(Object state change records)
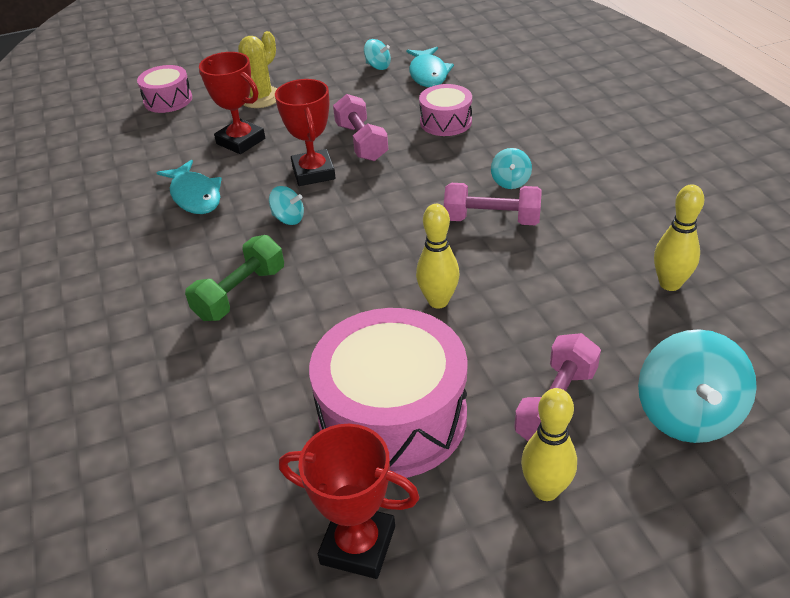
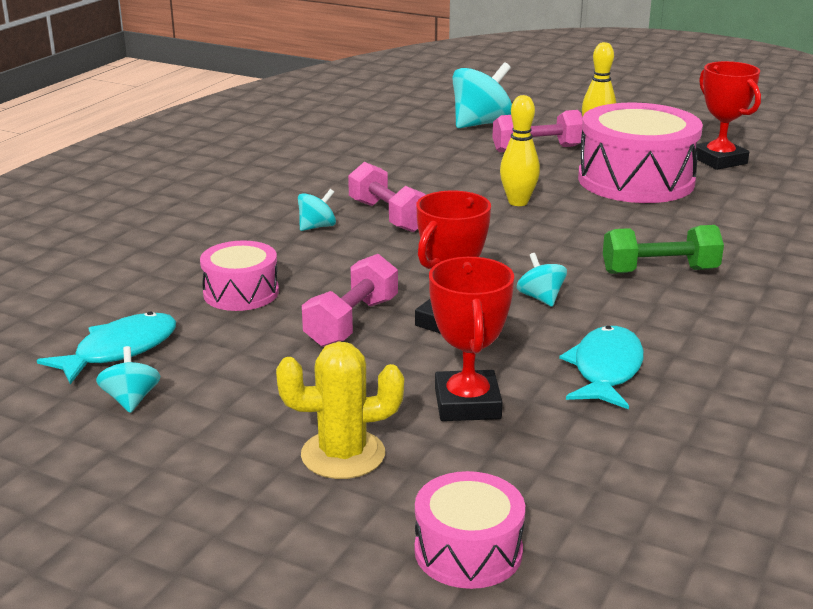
camera: 135 degrees left, 15 degrees down
(670, 284) = (369, 149): yellow bowling pin -> none

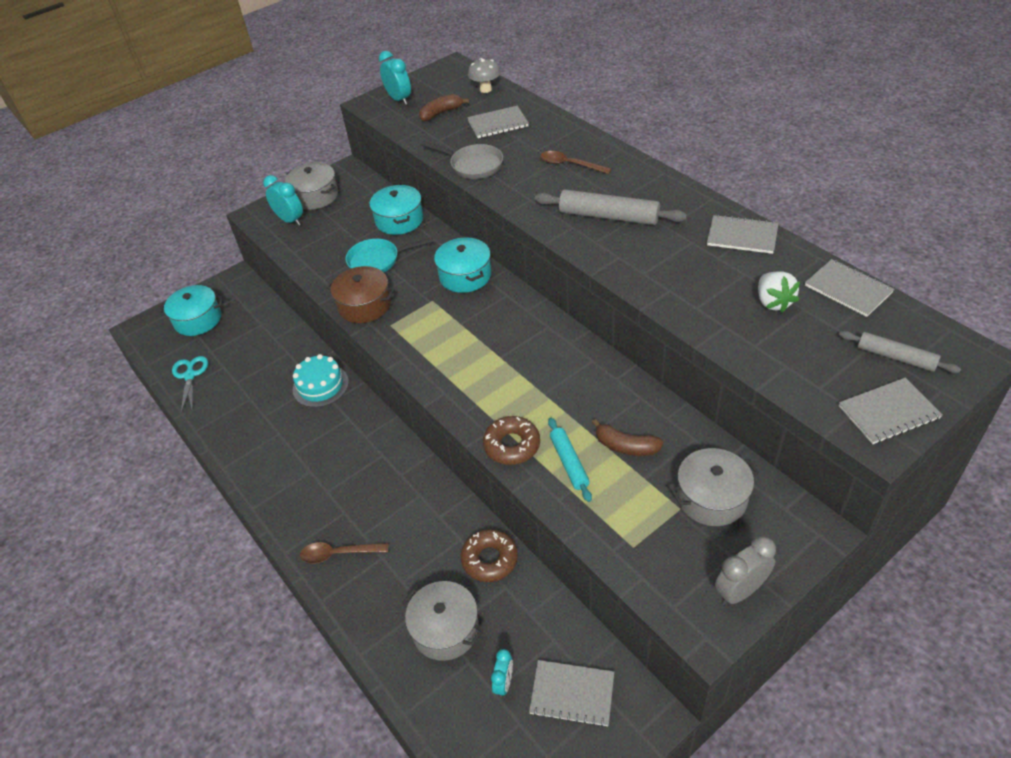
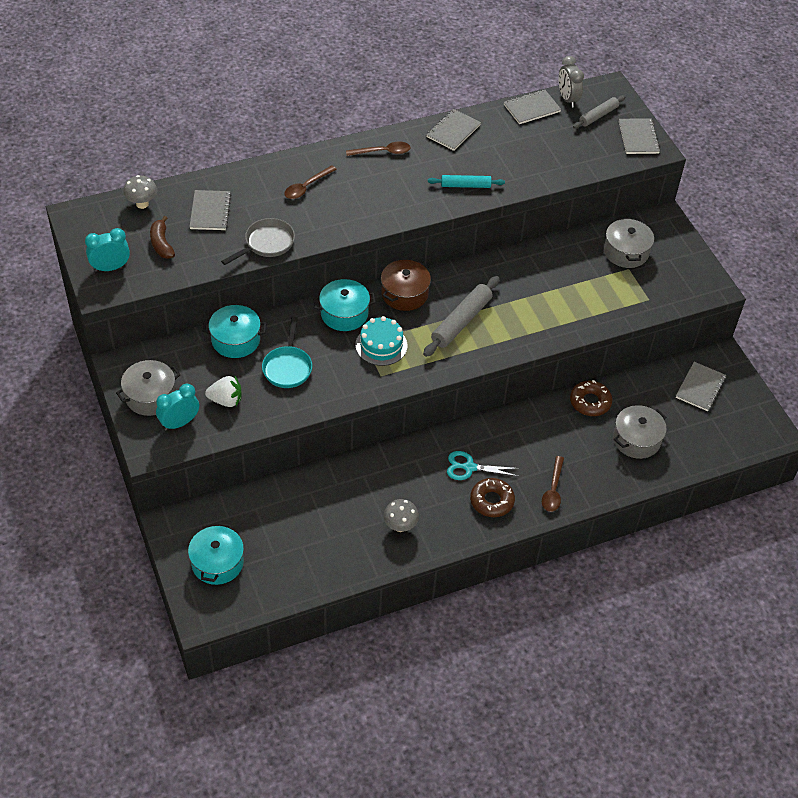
camera: 80 degrees left, 5 degrees up
(190, 375) = (300, 575): turquoise scissors -> turquoise scissors (469, 467)
(259, 430) = (400, 526): none -> grey mushroom
(320, 385) = (367, 473): turquoise cake -> turquoise cake (381, 345)
(364, 305) = (345, 388): brown pot -> brown pot (404, 294)
(504, 683) = (683, 418): turquoise clock -> none
(512, 445) = (544, 334): brown donut -> brown donut (492, 501)
(569, 463) = (572, 309): turquoise rolling pin -> turquoise rolling pin (465, 185)
(608, 216) = (390, 187): grey rolling pin -> grey rolling pin (461, 321)
(626, 446) = (569, 276): brown banana -> none
(661, 196) = (382, 152): none -> brown spoon
(740, 591) = (694, 264): grey clock -> grey clock (567, 99)
(773, 302) = (527, 144): white strawberry -> white strawberry (226, 400)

= TASK STATEMENT =
Copy out every line of the data in which the word "degrees" is found.

= RESULT BELOW =
camera: 135 degrees left, 15 degrees down
camera: 80 degrees left, 5 degrees up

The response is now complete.